ABOUT THIS EXERCISE = Go through the records and count the lines where the string "right" occurs. Reply with the number only.

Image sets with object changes
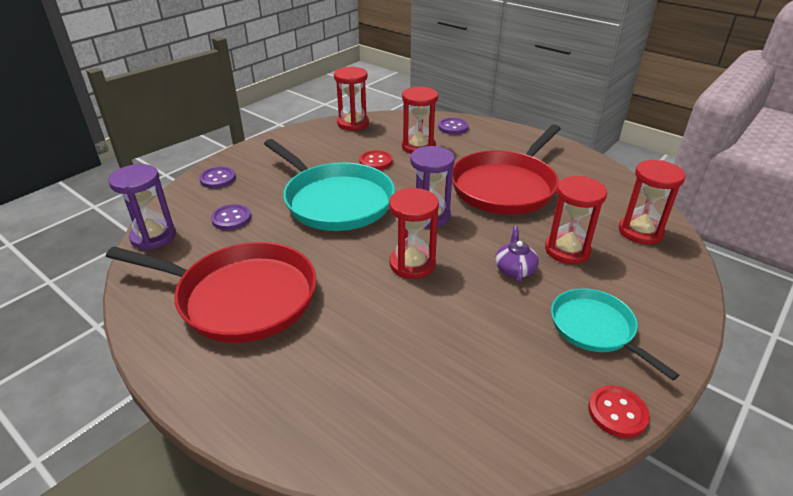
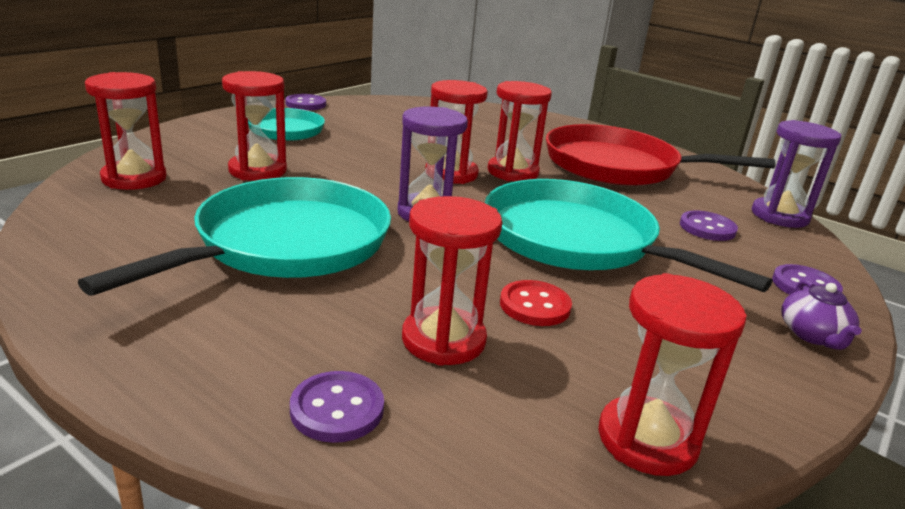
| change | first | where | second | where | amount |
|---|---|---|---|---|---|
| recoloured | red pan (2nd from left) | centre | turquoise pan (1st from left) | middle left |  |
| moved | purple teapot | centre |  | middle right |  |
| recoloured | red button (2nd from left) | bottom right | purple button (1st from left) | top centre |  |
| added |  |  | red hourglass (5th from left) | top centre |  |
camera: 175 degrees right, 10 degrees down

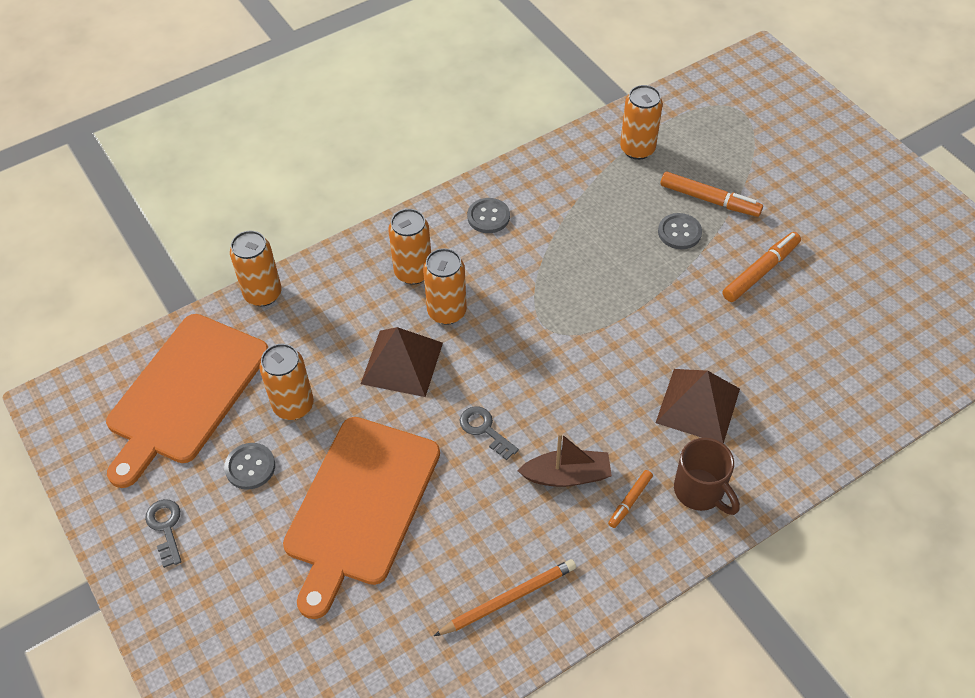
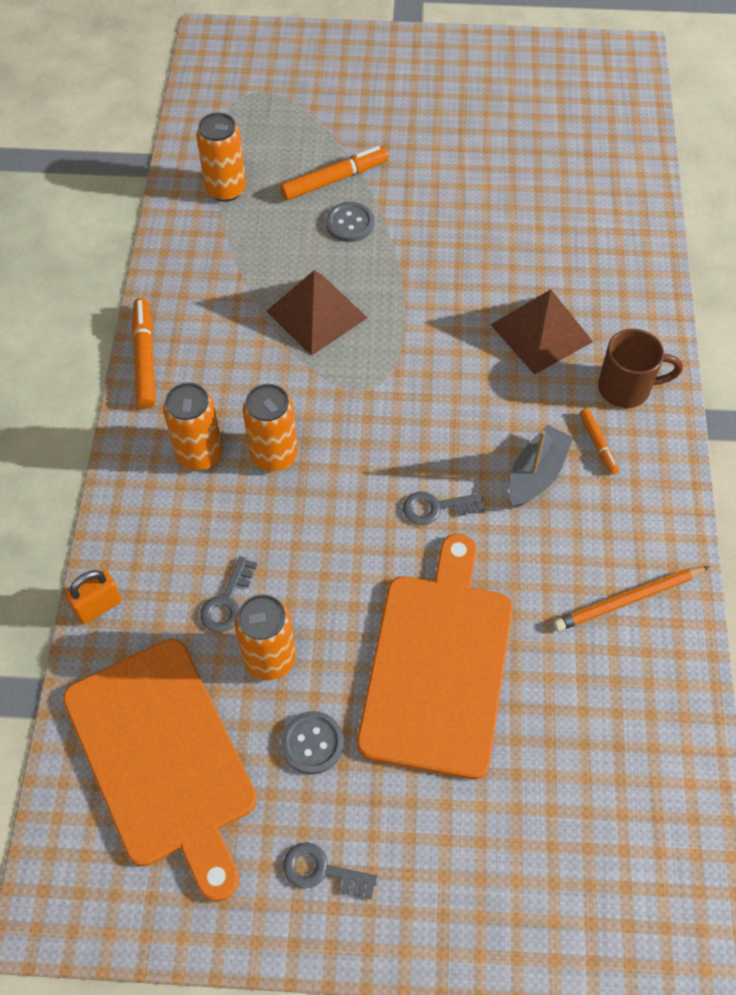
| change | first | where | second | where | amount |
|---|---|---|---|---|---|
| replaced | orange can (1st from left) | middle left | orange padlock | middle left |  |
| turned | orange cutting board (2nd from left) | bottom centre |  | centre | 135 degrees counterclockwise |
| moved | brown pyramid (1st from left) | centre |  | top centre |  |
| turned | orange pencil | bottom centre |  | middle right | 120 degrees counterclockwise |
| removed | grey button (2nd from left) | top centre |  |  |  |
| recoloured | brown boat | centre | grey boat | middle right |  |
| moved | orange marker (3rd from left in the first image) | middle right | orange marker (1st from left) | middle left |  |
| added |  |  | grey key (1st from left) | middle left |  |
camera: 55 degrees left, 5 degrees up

--

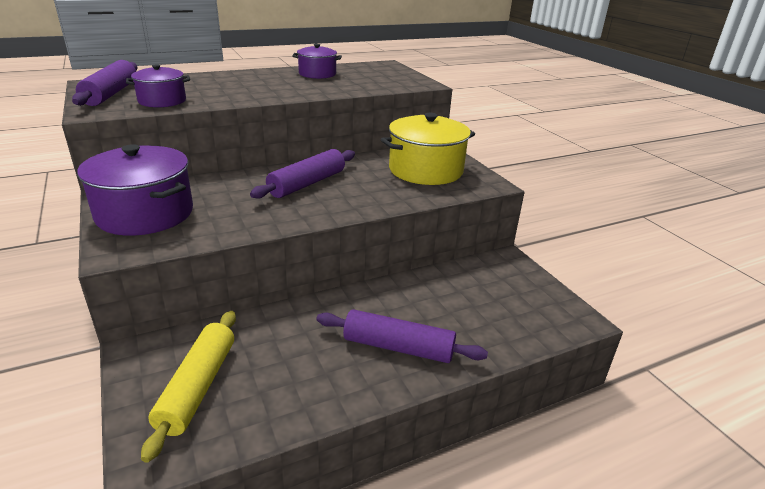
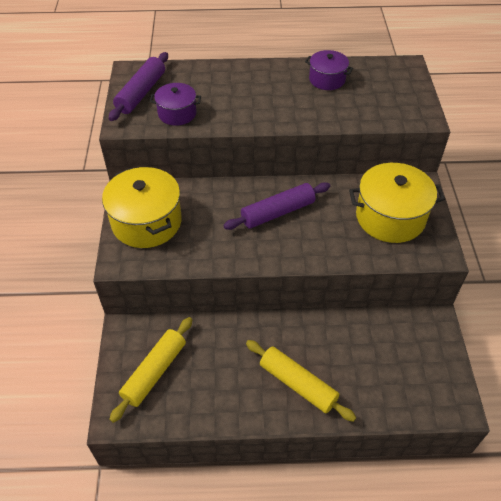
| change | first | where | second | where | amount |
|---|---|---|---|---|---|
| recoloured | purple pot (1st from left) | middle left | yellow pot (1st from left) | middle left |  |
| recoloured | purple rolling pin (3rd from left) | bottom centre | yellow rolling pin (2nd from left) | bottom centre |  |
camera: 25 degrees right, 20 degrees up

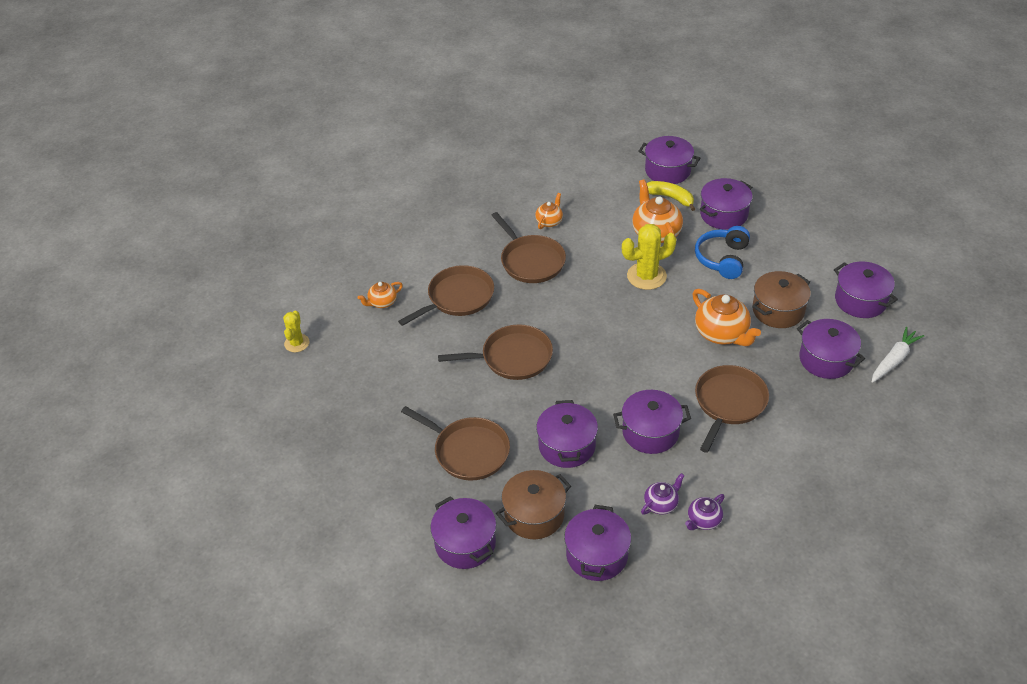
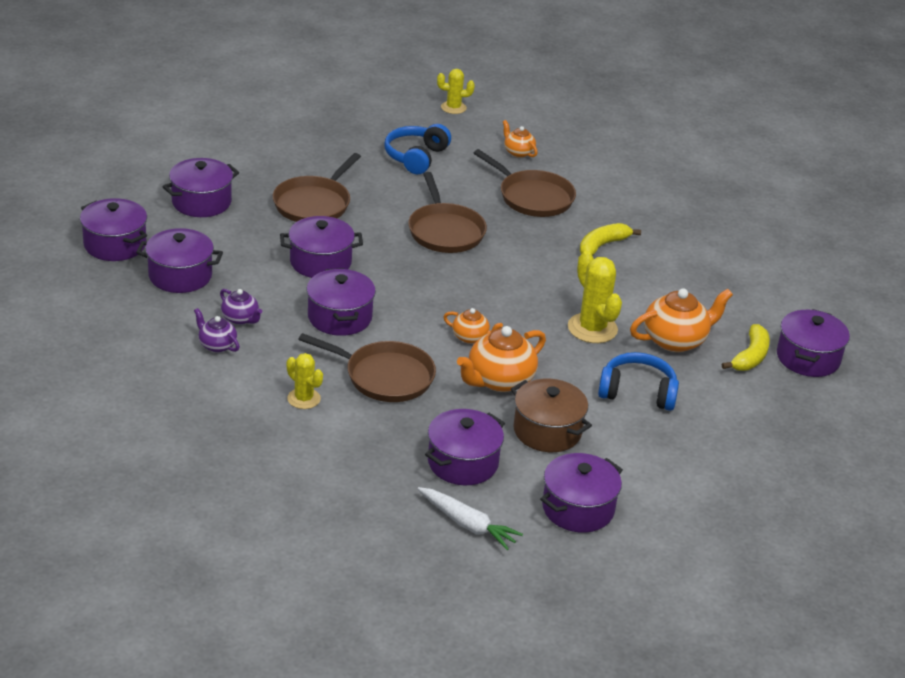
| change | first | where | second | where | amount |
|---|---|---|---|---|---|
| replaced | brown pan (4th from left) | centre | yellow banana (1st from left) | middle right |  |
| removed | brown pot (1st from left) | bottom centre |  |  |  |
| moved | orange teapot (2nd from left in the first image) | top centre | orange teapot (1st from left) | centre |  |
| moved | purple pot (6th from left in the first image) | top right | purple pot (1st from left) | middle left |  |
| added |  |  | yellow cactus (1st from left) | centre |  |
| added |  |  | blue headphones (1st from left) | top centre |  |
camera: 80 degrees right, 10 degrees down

EXERCISE RESPONSE = 10